**Your goal**.
Keep every line of the data below that has the string "LOAD" and present those lines.

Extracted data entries
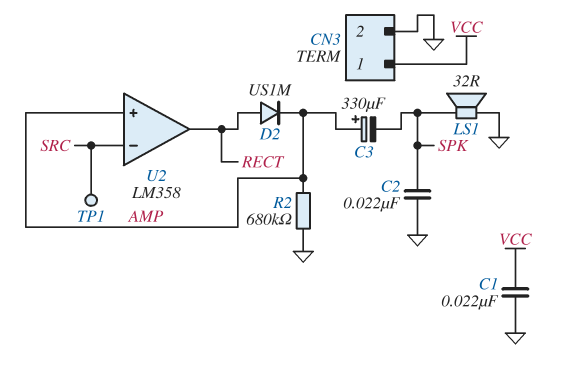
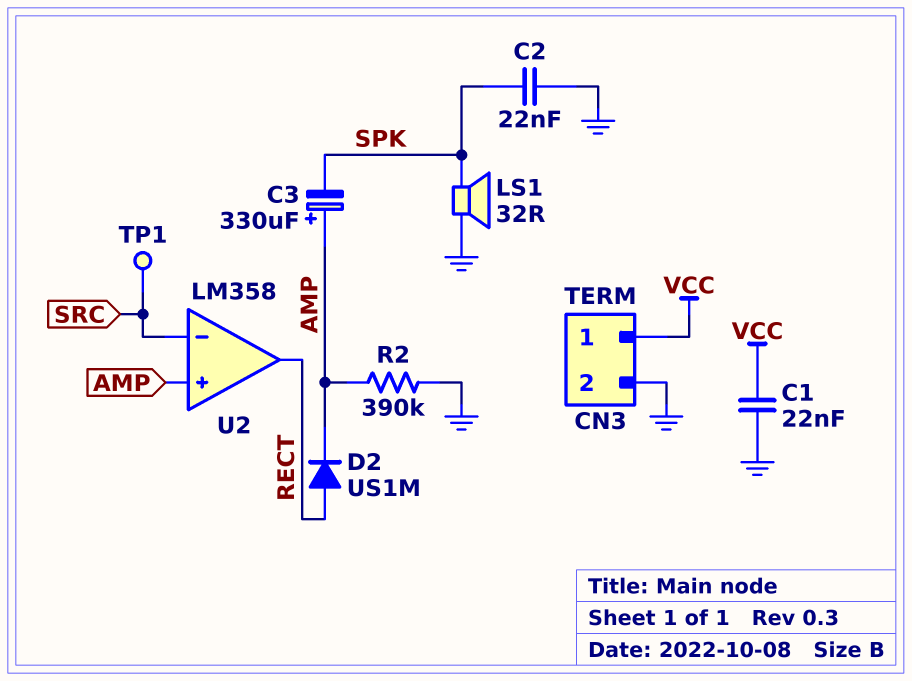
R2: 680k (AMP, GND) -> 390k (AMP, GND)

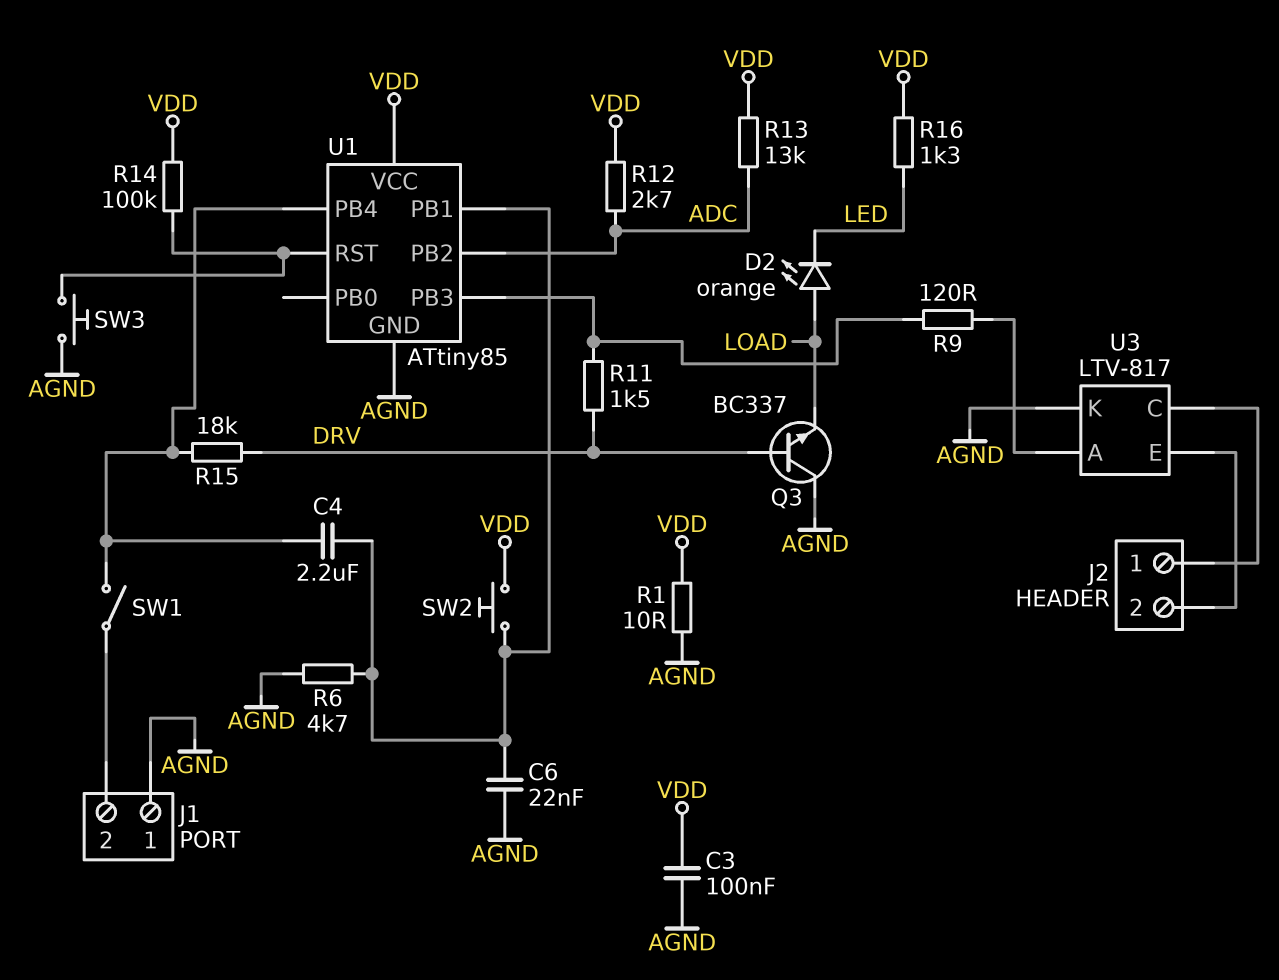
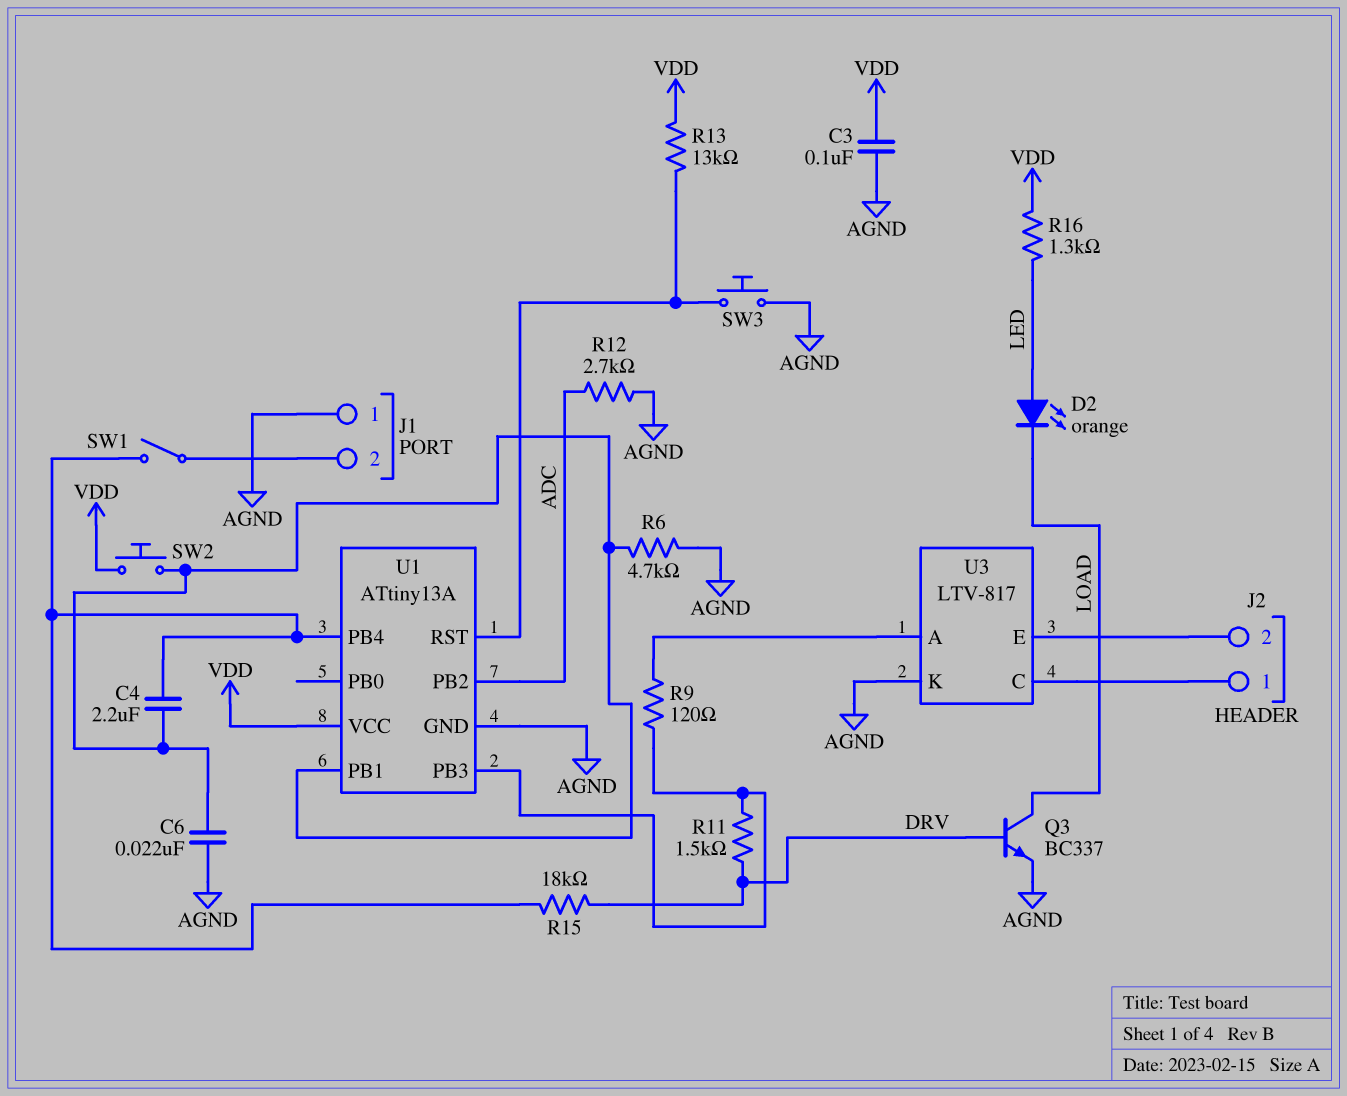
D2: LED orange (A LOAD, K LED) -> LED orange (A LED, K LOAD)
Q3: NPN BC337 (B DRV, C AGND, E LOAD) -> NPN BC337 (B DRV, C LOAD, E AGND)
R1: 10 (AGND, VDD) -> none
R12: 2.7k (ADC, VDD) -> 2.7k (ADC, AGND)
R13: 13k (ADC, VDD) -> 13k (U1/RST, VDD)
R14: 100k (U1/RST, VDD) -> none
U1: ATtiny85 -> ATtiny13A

**Task result**.
D2: LED orange (A LOAD, K LED) -> LED orange (A LED, K LOAD)
Q3: NPN BC337 (B DRV, C AGND, E LOAD) -> NPN BC337 (B DRV, C LOAD, E AGND)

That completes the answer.